What the task asks: Copy out every line in the data below that contains the string "green", treating uppercase and lowercase as different.

Raw data:
==============================

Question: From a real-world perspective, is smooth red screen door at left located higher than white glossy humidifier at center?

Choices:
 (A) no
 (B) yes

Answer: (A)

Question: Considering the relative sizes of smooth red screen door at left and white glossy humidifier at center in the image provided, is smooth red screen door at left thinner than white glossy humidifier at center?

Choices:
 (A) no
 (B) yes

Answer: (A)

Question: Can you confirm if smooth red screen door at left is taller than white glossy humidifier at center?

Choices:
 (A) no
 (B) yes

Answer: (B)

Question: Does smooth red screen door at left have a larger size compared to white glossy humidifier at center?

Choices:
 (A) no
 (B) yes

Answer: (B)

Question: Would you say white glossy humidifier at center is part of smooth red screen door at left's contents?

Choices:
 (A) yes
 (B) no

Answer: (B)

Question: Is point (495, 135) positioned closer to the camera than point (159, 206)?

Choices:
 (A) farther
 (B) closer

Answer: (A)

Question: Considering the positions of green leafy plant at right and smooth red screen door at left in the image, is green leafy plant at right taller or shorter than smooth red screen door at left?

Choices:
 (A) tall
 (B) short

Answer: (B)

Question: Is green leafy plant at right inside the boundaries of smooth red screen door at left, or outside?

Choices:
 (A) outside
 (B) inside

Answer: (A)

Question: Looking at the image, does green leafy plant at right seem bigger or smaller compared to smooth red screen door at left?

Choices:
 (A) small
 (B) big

==============================

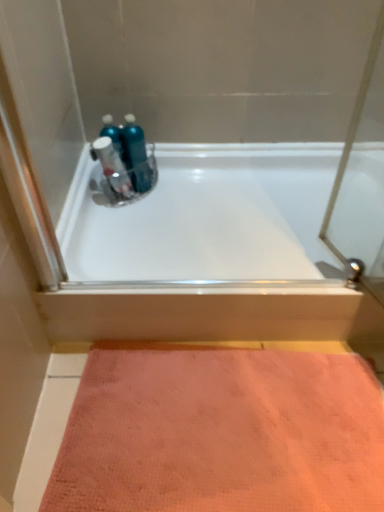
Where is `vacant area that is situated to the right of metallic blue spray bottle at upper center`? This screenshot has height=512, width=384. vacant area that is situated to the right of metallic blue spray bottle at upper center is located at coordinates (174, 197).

==============================

Output of the exercise:
Question: Considering the positions of green leafy plant at right and smooth red screen door at left in the image, is green leafy plant at right taller or shorter than smooth red screen door at left?
Question: Is green leafy plant at right inside the boundaries of smooth red screen door at left, or outside?
Question: Looking at the image, does green leafy plant at right seem bigger or smaller compared to smooth red screen door at left?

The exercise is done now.